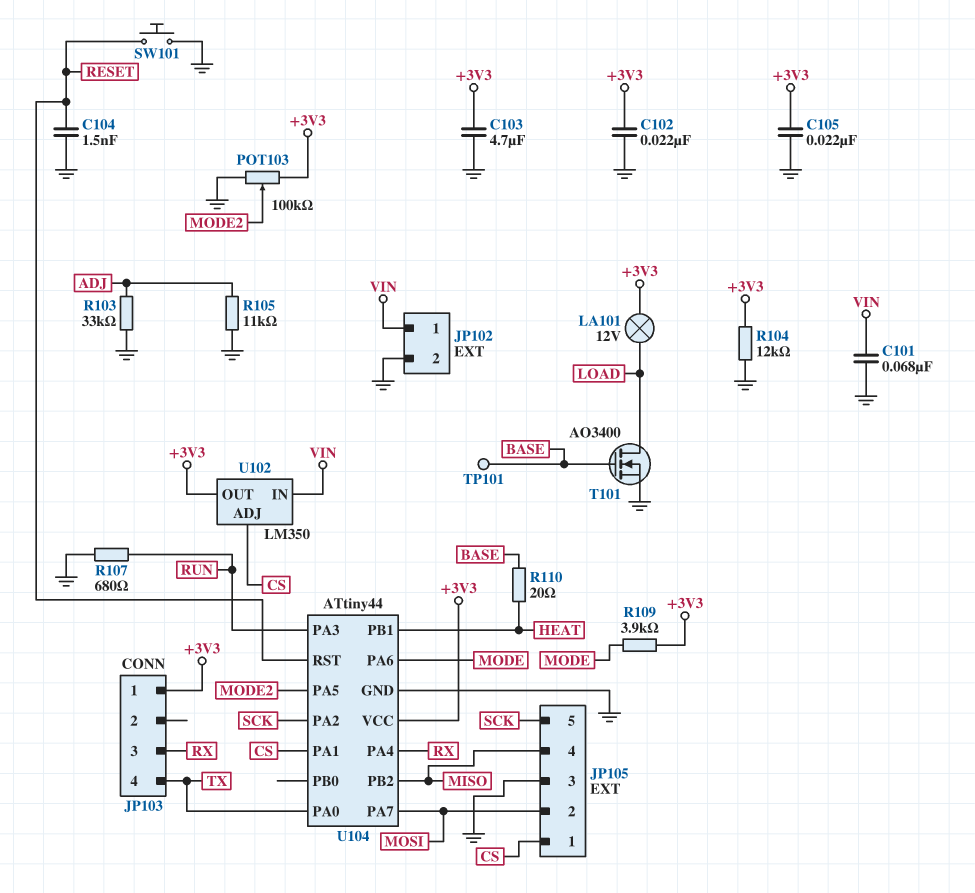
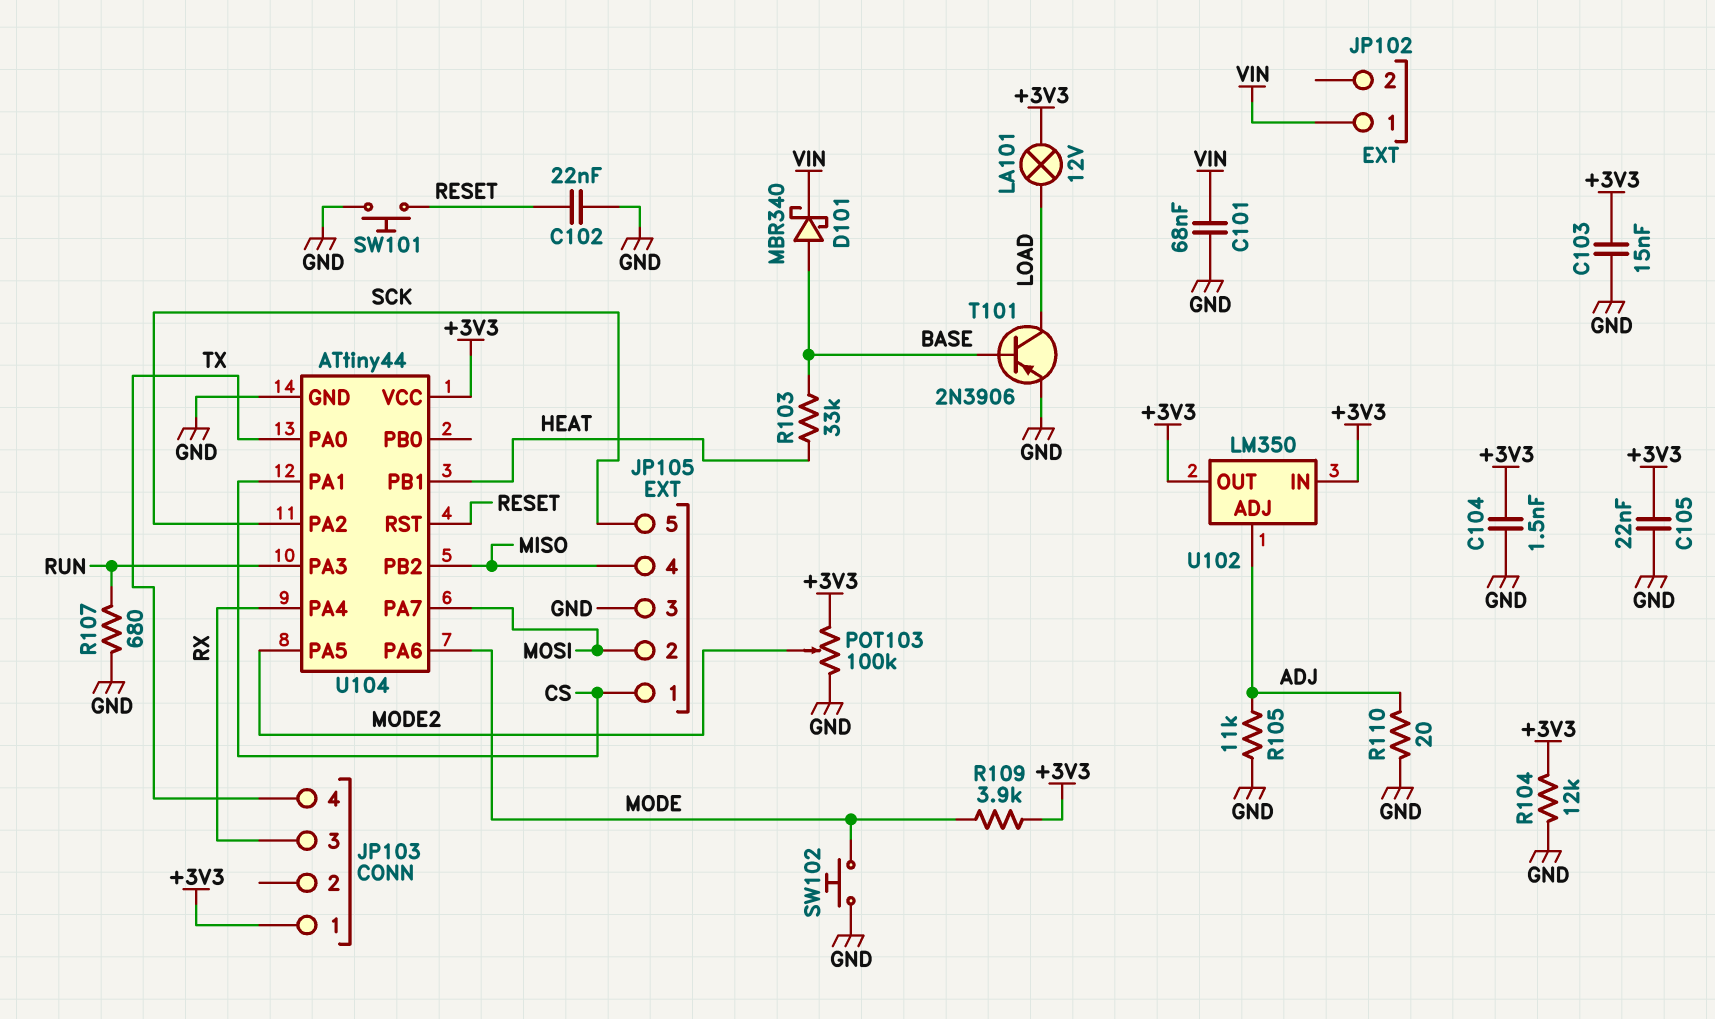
C102: 22nF (+3V3, GND) -> 22nF (GND, RESET)
C103: 4.7uF (+3V3, GND) -> 15nF (+3V3, GND)
C104: 1.5nF (GND, RESET) -> 1.5nF (+3V3, GND)
D101: none -> schottky MBR340 (A BASE, K VIN)
JP102 pin 2: GND -> none
R103: 33k (ADJ, GND) -> 33k (BASE, HEAT)
R110: 20 (BASE, HEAT) -> 20 (ADJ, GND)
SW102: none -> button (GND, MODE)
T101: NMOS AO3400 (G BASE, D LOAD, S GND) -> PNP 2N3906 (B BASE, C LOAD, E GND)
TP101: test point (BASE) -> none
U102 pin ADJ: CS -> ADJ
U102 pin IN: VIN -> +3V3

### Exercise brief
Because pictures are not wanted, give every entry above again exactly without them.

### Output of the task
C102: 22nF (+3V3, GND) -> 22nF (GND, RESET)
C103: 4.7uF (+3V3, GND) -> 15nF (+3V3, GND)
C104: 1.5nF (GND, RESET) -> 1.5nF (+3V3, GND)
D101: none -> schottky MBR340 (A BASE, K VIN)
JP102 pin 2: GND -> none
R103: 33k (ADJ, GND) -> 33k (BASE, HEAT)
R110: 20 (BASE, HEAT) -> 20 (ADJ, GND)
SW102: none -> button (GND, MODE)
T101: NMOS AO3400 (G BASE, D LOAD, S GND) -> PNP 2N3906 (B BASE, C LOAD, E GND)
TP101: test point (BASE) -> none
U102 pin ADJ: CS -> ADJ
U102 pin IN: VIN -> +3V3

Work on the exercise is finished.